■ Work instructions ■
Using the data beneath this instruction, retype only the lines from the one that contains "kręgiel/żółty (2nd from left)" down to the one that contains "kostka domina/czerwony (2nd from left)", both included, exactly as they appear.

■ Data ■
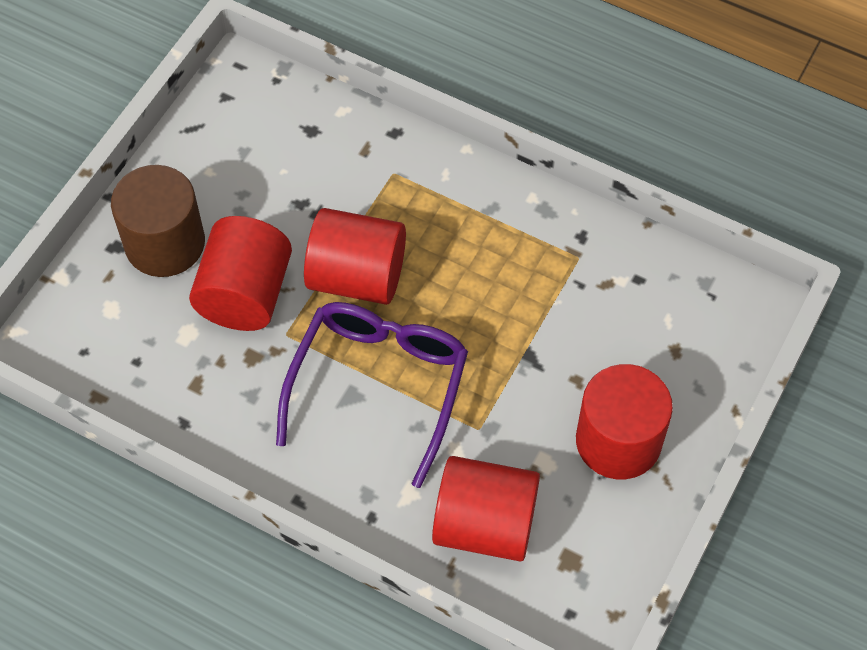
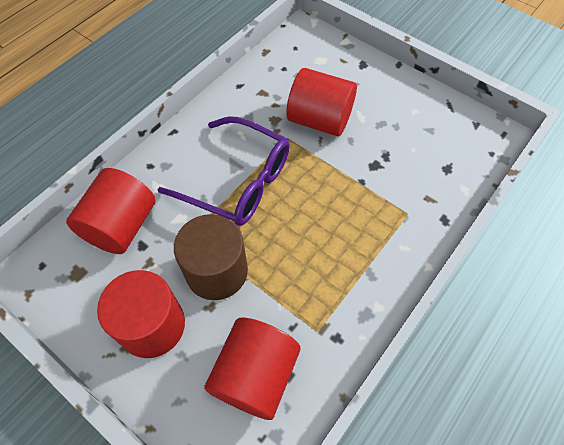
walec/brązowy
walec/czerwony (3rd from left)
...
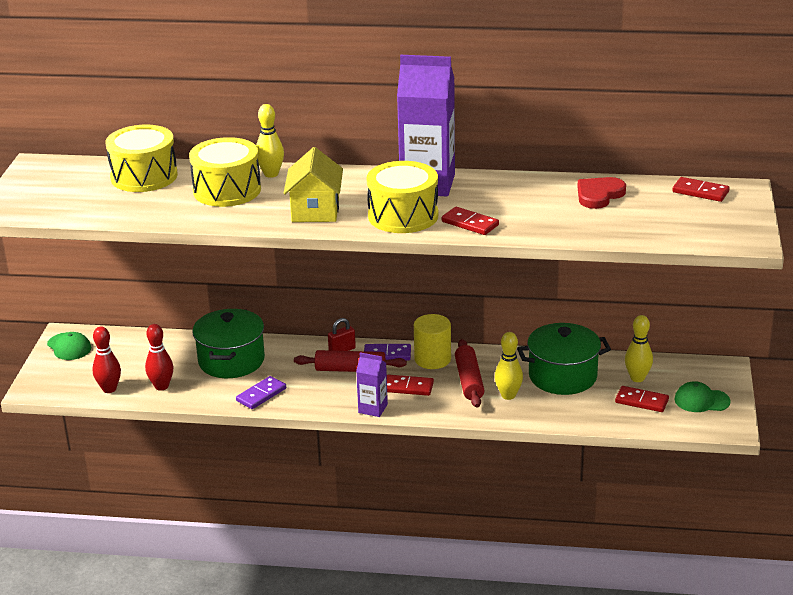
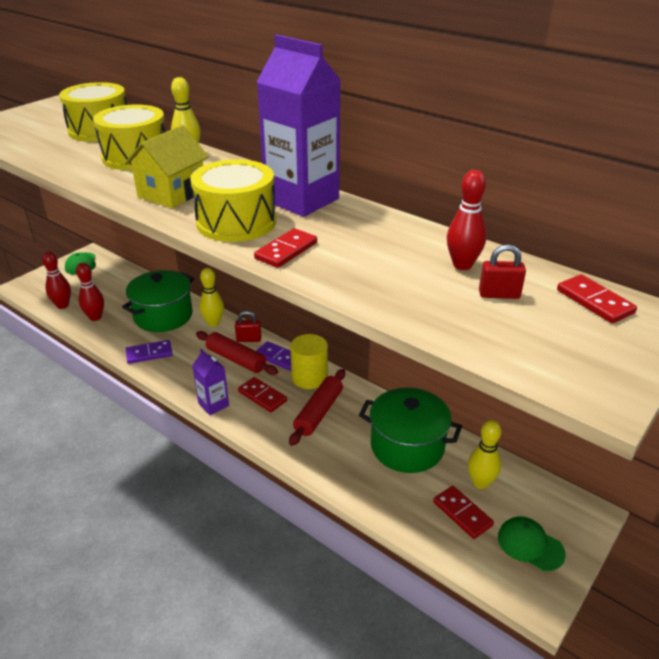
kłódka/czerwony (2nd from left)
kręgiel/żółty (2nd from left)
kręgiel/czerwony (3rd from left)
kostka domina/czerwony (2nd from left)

■ Result for this task ■
kręgiel/żółty (2nd from left)
kręgiel/czerwony (3rd from left)
kostka domina/czerwony (2nd from left)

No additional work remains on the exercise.